> **Dataset extract**
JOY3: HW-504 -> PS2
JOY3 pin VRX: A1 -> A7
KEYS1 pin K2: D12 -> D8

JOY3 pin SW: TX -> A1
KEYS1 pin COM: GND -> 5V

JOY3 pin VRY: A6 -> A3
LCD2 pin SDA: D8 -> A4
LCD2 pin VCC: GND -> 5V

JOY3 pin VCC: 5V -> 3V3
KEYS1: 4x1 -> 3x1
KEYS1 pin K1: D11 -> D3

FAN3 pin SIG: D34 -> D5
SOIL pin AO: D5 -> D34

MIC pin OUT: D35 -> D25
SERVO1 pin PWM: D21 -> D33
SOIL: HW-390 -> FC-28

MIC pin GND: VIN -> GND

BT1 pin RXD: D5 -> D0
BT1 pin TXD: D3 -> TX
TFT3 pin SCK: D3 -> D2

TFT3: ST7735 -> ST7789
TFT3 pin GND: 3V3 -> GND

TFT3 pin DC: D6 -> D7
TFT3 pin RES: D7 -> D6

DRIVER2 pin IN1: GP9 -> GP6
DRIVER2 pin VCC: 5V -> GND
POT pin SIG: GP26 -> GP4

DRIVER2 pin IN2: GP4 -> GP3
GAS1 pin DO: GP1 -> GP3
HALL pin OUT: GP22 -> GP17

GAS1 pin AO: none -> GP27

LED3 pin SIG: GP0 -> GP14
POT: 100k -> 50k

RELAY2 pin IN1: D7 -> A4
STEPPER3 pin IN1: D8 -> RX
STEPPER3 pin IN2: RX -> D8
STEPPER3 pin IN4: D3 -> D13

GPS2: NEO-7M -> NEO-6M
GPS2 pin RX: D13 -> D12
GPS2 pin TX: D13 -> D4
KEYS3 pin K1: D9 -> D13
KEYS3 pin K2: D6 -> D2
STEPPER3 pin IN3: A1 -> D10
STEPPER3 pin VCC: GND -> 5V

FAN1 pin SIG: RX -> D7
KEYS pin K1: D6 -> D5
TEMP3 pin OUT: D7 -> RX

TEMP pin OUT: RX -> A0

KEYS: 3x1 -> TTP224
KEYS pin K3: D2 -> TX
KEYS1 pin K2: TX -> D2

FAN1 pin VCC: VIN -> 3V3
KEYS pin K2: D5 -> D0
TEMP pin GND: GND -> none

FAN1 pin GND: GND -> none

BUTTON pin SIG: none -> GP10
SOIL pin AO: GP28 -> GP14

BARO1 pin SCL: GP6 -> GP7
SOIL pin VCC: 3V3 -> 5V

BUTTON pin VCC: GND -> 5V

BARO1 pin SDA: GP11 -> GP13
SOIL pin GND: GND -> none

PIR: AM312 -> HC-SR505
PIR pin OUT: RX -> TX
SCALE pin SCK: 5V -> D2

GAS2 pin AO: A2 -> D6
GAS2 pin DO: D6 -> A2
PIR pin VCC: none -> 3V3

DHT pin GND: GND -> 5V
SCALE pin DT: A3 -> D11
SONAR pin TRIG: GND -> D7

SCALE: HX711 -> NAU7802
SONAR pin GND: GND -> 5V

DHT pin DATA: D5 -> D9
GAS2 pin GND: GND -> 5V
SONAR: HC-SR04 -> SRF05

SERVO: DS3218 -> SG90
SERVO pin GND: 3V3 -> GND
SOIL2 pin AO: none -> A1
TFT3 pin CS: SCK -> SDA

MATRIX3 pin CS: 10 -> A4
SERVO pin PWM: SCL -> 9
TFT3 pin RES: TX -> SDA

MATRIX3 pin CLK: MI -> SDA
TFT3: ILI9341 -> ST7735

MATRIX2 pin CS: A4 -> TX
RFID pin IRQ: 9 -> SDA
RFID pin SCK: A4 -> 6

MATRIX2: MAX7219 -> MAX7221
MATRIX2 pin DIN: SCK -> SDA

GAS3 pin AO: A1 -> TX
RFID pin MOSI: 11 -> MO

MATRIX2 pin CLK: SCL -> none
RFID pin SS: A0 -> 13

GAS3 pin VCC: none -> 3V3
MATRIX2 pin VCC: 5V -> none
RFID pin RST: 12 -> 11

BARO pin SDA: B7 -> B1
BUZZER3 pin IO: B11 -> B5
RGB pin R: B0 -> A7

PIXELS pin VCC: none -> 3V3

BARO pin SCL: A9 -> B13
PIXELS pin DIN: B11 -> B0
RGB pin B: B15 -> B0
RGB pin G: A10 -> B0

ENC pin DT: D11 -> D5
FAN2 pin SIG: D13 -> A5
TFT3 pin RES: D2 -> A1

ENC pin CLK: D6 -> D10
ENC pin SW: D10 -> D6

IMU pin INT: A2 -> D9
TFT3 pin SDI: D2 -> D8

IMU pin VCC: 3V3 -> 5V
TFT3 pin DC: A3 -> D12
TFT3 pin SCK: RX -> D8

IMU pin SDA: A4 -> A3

> **What you are asked to do**
In full and without error, restate the data.

> **Task result**
JOY3: HW-504 -> PS2
JOY3 pin VRX: A1 -> A7
KEYS1 pin K2: D12 -> D8

JOY3 pin SW: TX -> A1
KEYS1 pin COM: GND -> 5V

JOY3 pin VRY: A6 -> A3
LCD2 pin SDA: D8 -> A4
LCD2 pin VCC: GND -> 5V

JOY3 pin VCC: 5V -> 3V3
KEYS1: 4x1 -> 3x1
KEYS1 pin K1: D11 -> D3

FAN3 pin SIG: D34 -> D5
SOIL pin AO: D5 -> D34

MIC pin OUT: D35 -> D25
SERVO1 pin PWM: D21 -> D33
SOIL: HW-390 -> FC-28

MIC pin GND: VIN -> GND

BT1 pin RXD: D5 -> D0
BT1 pin TXD: D3 -> TX
TFT3 pin SCK: D3 -> D2

TFT3: ST7735 -> ST7789
TFT3 pin GND: 3V3 -> GND

TFT3 pin DC: D6 -> D7
TFT3 pin RES: D7 -> D6

DRIVER2 pin IN1: GP9 -> GP6
DRIVER2 pin VCC: 5V -> GND
POT pin SIG: GP26 -> GP4

DRIVER2 pin IN2: GP4 -> GP3
GAS1 pin DO: GP1 -> GP3
HALL pin OUT: GP22 -> GP17

GAS1 pin AO: none -> GP27

LED3 pin SIG: GP0 -> GP14
POT: 100k -> 50k

RELAY2 pin IN1: D7 -> A4
STEPPER3 pin IN1: D8 -> RX
STEPPER3 pin IN2: RX -> D8
STEPPER3 pin IN4: D3 -> D13

GPS2: NEO-7M -> NEO-6M
GPS2 pin RX: D13 -> D12
GPS2 pin TX: D13 -> D4
KEYS3 pin K1: D9 -> D13
KEYS3 pin K2: D6 -> D2
STEPPER3 pin IN3: A1 -> D10
STEPPER3 pin VCC: GND -> 5V

FAN1 pin SIG: RX -> D7
KEYS pin K1: D6 -> D5
TEMP3 pin OUT: D7 -> RX

TEMP pin OUT: RX -> A0

KEYS: 3x1 -> TTP224
KEYS pin K3: D2 -> TX
KEYS1 pin K2: TX -> D2

FAN1 pin VCC: VIN -> 3V3
KEYS pin K2: D5 -> D0
TEMP pin GND: GND -> none

FAN1 pin GND: GND -> none

BUTTON pin SIG: none -> GP10
SOIL pin AO: GP28 -> GP14

BARO1 pin SCL: GP6 -> GP7
SOIL pin VCC: 3V3 -> 5V

BUTTON pin VCC: GND -> 5V

BARO1 pin SDA: GP11 -> GP13
SOIL pin GND: GND -> none

PIR: AM312 -> HC-SR505
PIR pin OUT: RX -> TX
SCALE pin SCK: 5V -> D2

GAS2 pin AO: A2 -> D6
GAS2 pin DO: D6 -> A2
PIR pin VCC: none -> 3V3

DHT pin GND: GND -> 5V
SCALE pin DT: A3 -> D11
SONAR pin TRIG: GND -> D7

SCALE: HX711 -> NAU7802
SONAR pin GND: GND -> 5V

DHT pin DATA: D5 -> D9
GAS2 pin GND: GND -> 5V
SONAR: HC-SR04 -> SRF05

SERVO: DS3218 -> SG90
SERVO pin GND: 3V3 -> GND
SOIL2 pin AO: none -> A1
TFT3 pin CS: SCK -> SDA

MATRIX3 pin CS: 10 -> A4
SERVO pin PWM: SCL -> 9
TFT3 pin RES: TX -> SDA

MATRIX3 pin CLK: MI -> SDA
TFT3: ILI9341 -> ST7735

MATRIX2 pin CS: A4 -> TX
RFID pin IRQ: 9 -> SDA
RFID pin SCK: A4 -> 6

MATRIX2: MAX7219 -> MAX7221
MATRIX2 pin DIN: SCK -> SDA

GAS3 pin AO: A1 -> TX
RFID pin MOSI: 11 -> MO

MATRIX2 pin CLK: SCL -> none
RFID pin SS: A0 -> 13

GAS3 pin VCC: none -> 3V3
MATRIX2 pin VCC: 5V -> none
RFID pin RST: 12 -> 11

BARO pin SDA: B7 -> B1
BUZZER3 pin IO: B11 -> B5
RGB pin R: B0 -> A7

PIXELS pin VCC: none -> 3V3

BARO pin SCL: A9 -> B13
PIXELS pin DIN: B11 -> B0
RGB pin B: B15 -> B0
RGB pin G: A10 -> B0

ENC pin DT: D11 -> D5
FAN2 pin SIG: D13 -> A5
TFT3 pin RES: D2 -> A1

ENC pin CLK: D6 -> D10
ENC pin SW: D10 -> D6

IMU pin INT: A2 -> D9
TFT3 pin SDI: D2 -> D8

IMU pin VCC: 3V3 -> 5V
TFT3 pin DC: A3 -> D12
TFT3 pin SCK: RX -> D8

IMU pin SDA: A4 -> A3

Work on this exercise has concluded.